● TASK TO COMPLETE
Taking the entries below, transcribe only the lines starting with the one with "purple round brick H11 level 2 -> none" and going on through the one with "none -> lime plate A4:A11 level 1", exactly as written, without the pictures.
====== SUPPLIED DATA ======
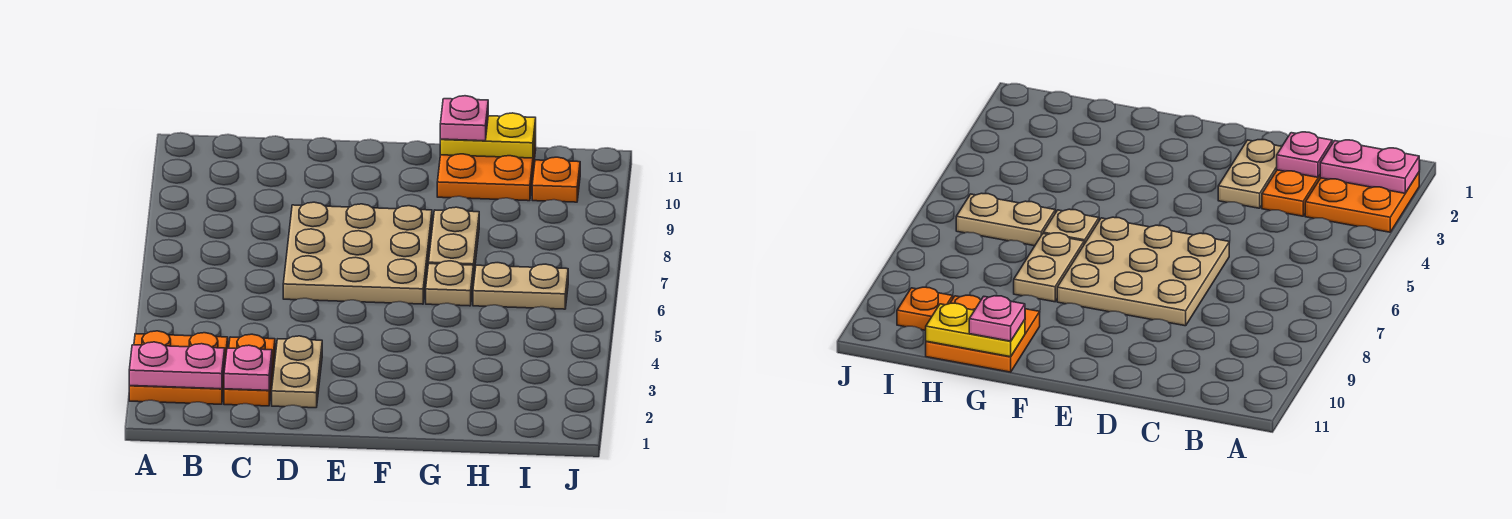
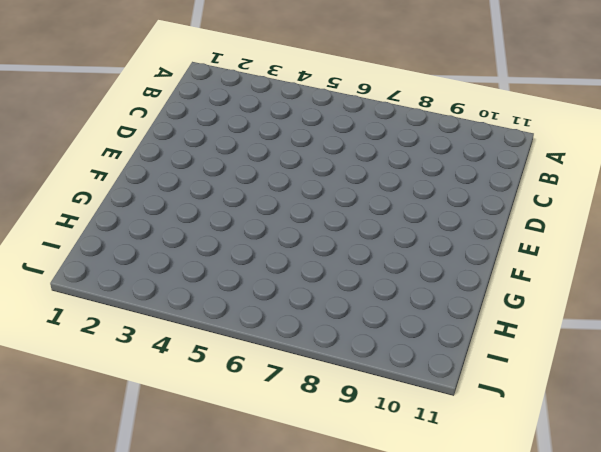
none -> orange plate A2:B3 level 1
none -> orange plate C2:C3 level 1
none -> tan plate D2:D3 level 1

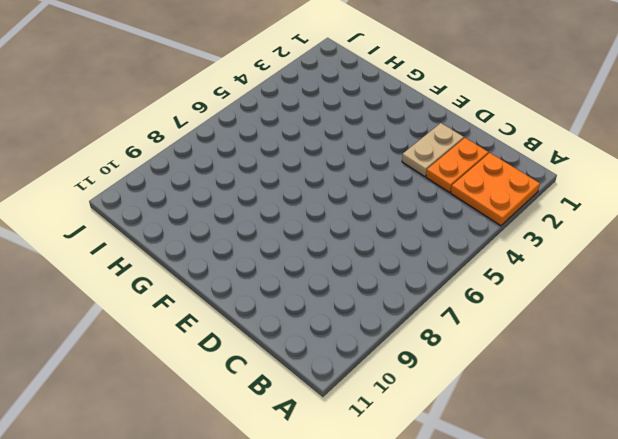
none -> tan plate D6:F8 level 1
none -> tan plate G6 level 1
none -> tan plate G7:G8 level 1

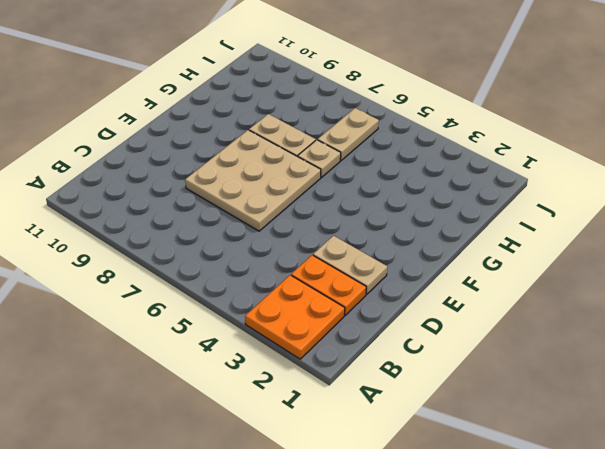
none -> orange plate G10:H11 level 1
none -> orange plate I10 level 1
none -> pink plate A2:B2 level 2

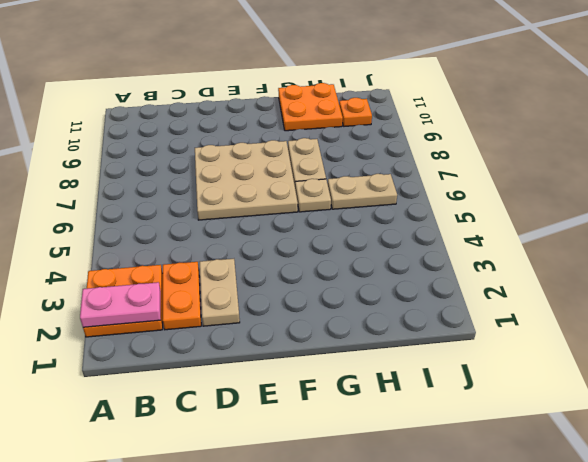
none -> pink plate C2 level 2
none -> yellow plate G11:H11 level 2
none -> pink plate G11 level 3

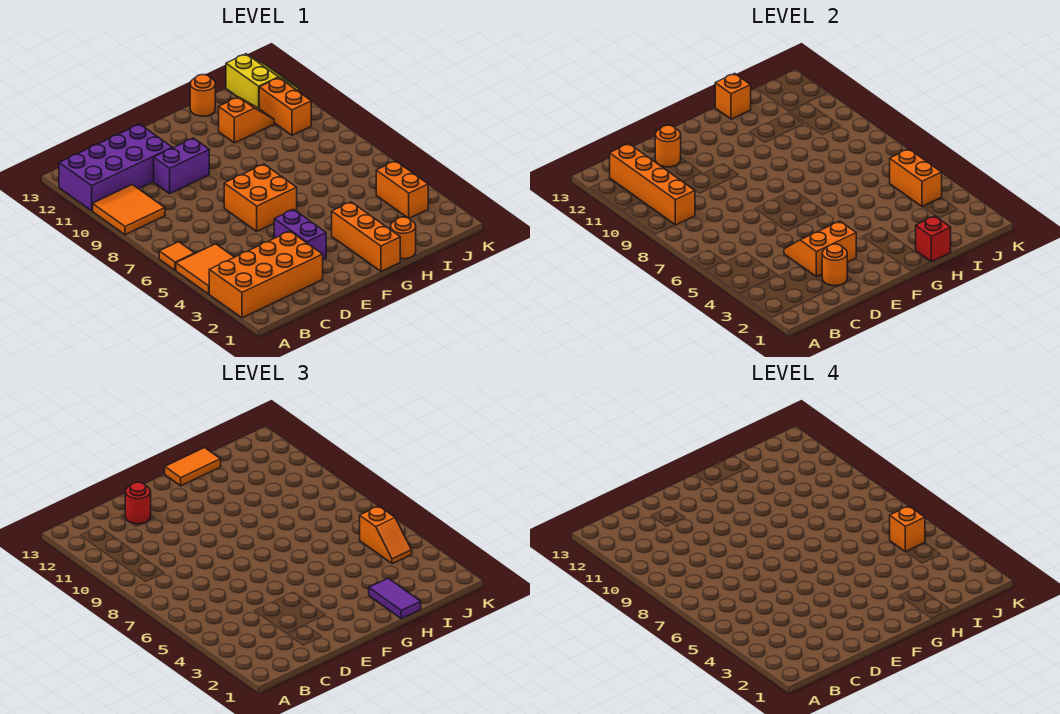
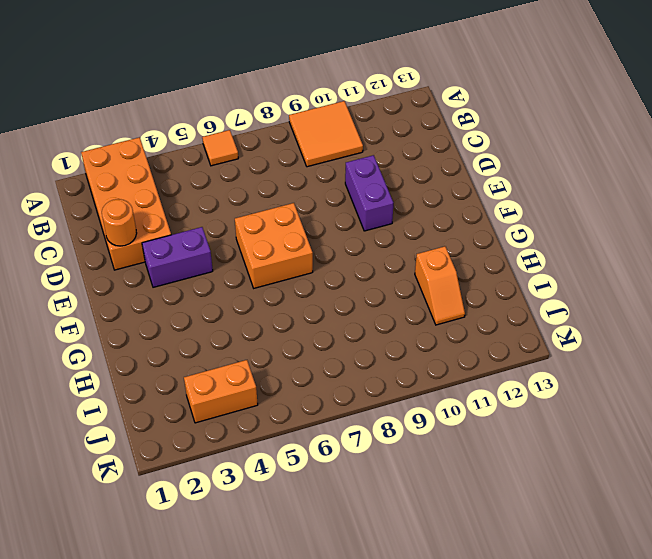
none -> orange tile A4:B5 level 1
none -> purple brick A11:D12 level 1
none -> orange brick G1:G3 level 1

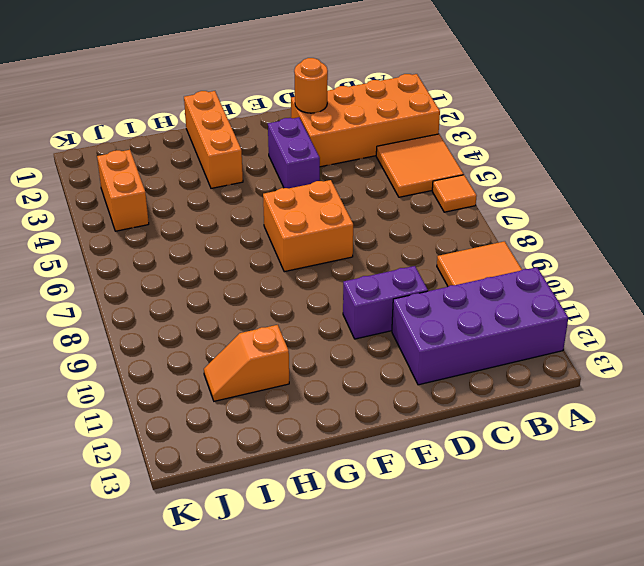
none -> orange round brick H1 level 1
none -> orange round brick H13 level 1
none -> orange brick J10:J11 level 1

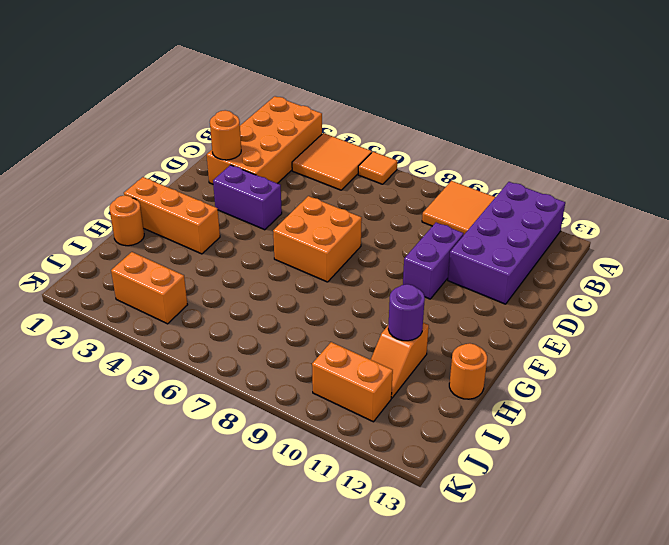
purple round brick H11 level 2 -> none
none -> yellow slope J12:K13 level 1 top J
none -> orange brick B9:B12 level 2
none -> orange slope D3:E4 level 2 top 3

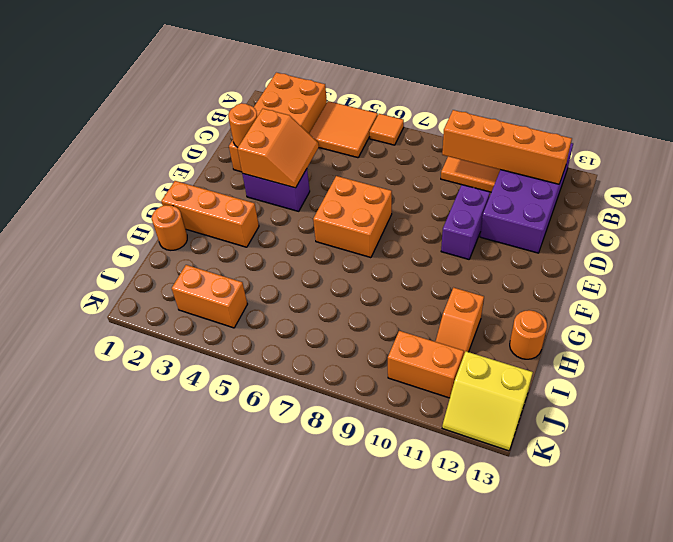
none -> orange round brick D12 level 2
none -> red brick H1 level 2
none -> orange brick H13 level 2

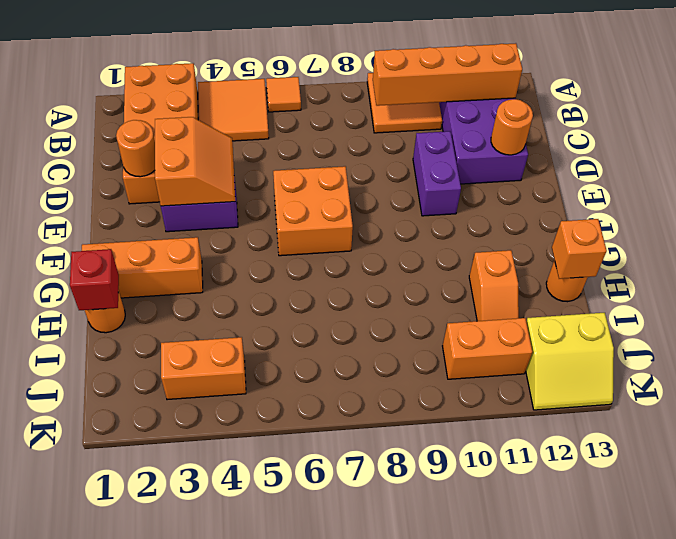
none -> orange brick J4:J5 level 2
none -> red round brick D12 level 3
none -> orange tile G13:H13 level 3

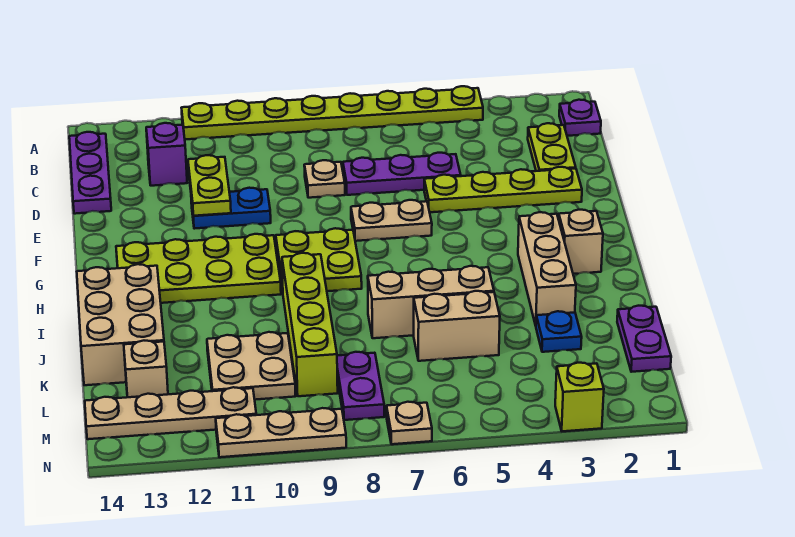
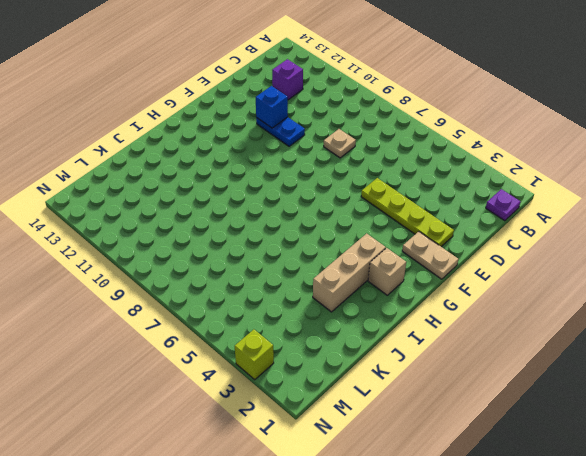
blue brick E11 level 2 -> lime plate D11:E11 level 2
tan plate F1:F2 level 1 -> tan plate F6:F7 level 1
none -> lime plate A4:A11 level 1
none -> purple plate B14:D14 level 1
none -> lime plate C2:D2 level 1

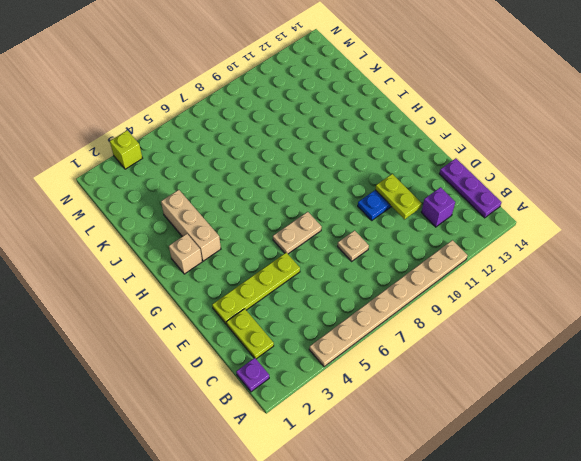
tan plate A4:A11 level 1 -> lime plate A4:A11 level 1
none -> purple plate D5:D7 level 1
none -> lime plate G8:H9 level 1
none -> lime plate G10:H13 level 1

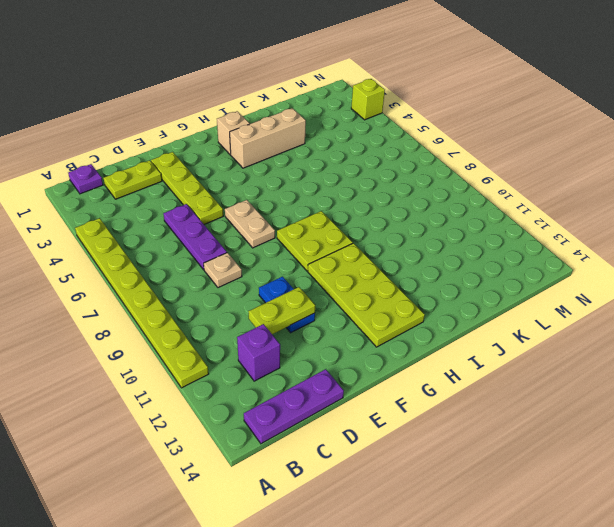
none -> lime brick I9:L9 level 1
none -> tan brick I13:K14 level 1
none -> tan brick J5:J7 level 1

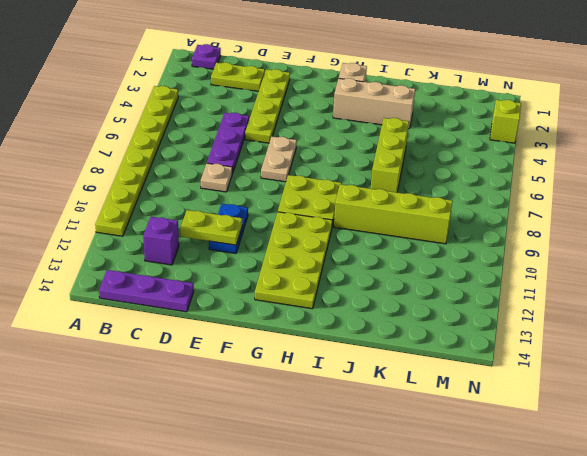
lime brick J5:J7 level 1 -> tan brick J5:J7 level 1
none -> tan brick I13:K14 level 1
none -> purple plate K1:L1 level 1
none -> blue plate K3 level 1

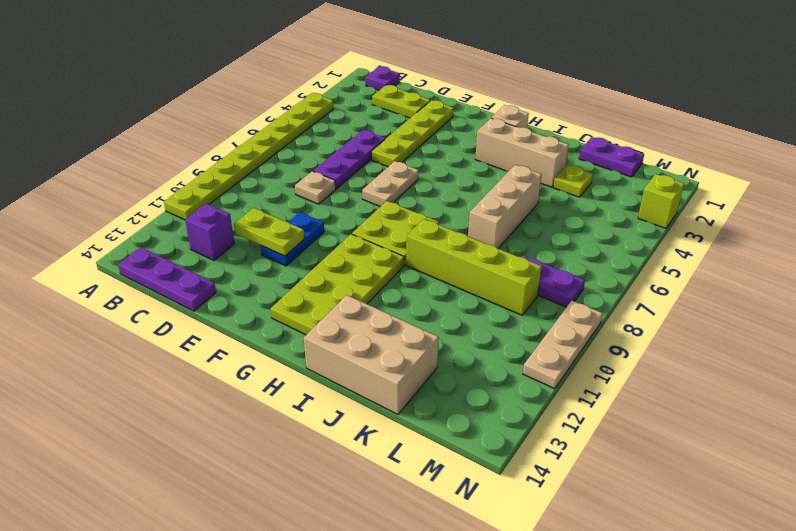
lime plate K3 level 1 -> blue plate K3 level 1
none -> tan brick K5:K6 level 1
none -> tan plate K10:L11 level 1
none -> tan brick L13 level 1

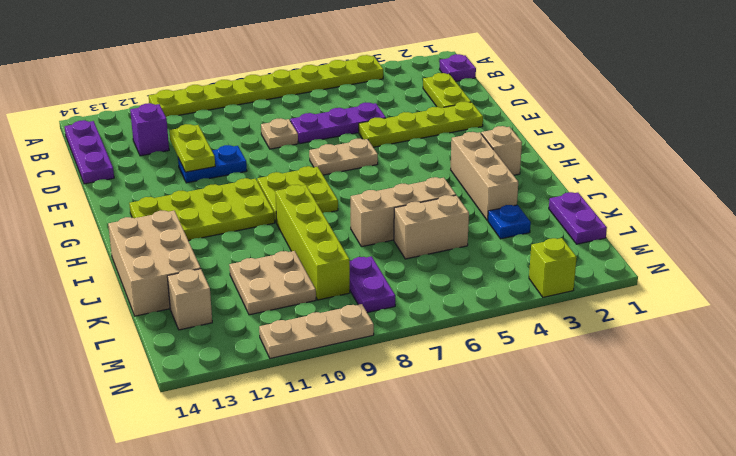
none -> tan plate M11:M14 level 1
none -> tan plate N7 level 1

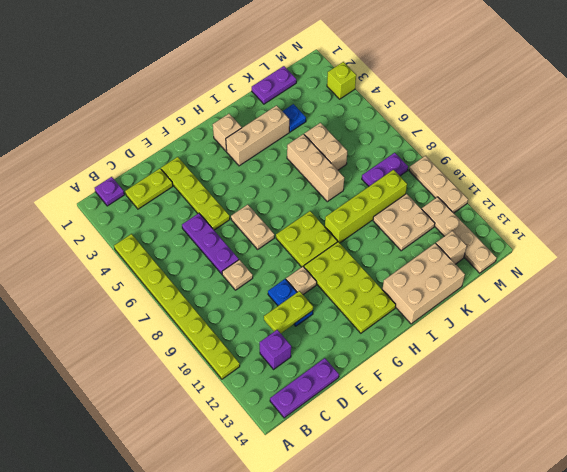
tan plate F10 level 1 -> tan plate N7 level 1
======
● RESPONSE AREA
purple round brick H11 level 2 -> none
none -> yellow slope J12:K13 level 1 top J
none -> orange brick B9:B12 level 2
none -> orange slope D3:E4 level 2 top 3

none -> orange round brick D12 level 2
none -> red brick H1 level 2
none -> orange brick H13 level 2

none -> orange brick J4:J5 level 2
none -> red round brick D12 level 3
none -> orange tile G13:H13 level 3

blue brick E11 level 2 -> lime plate D11:E11 level 2
tan plate F1:F2 level 1 -> tan plate F6:F7 level 1
none -> lime plate A4:A11 level 1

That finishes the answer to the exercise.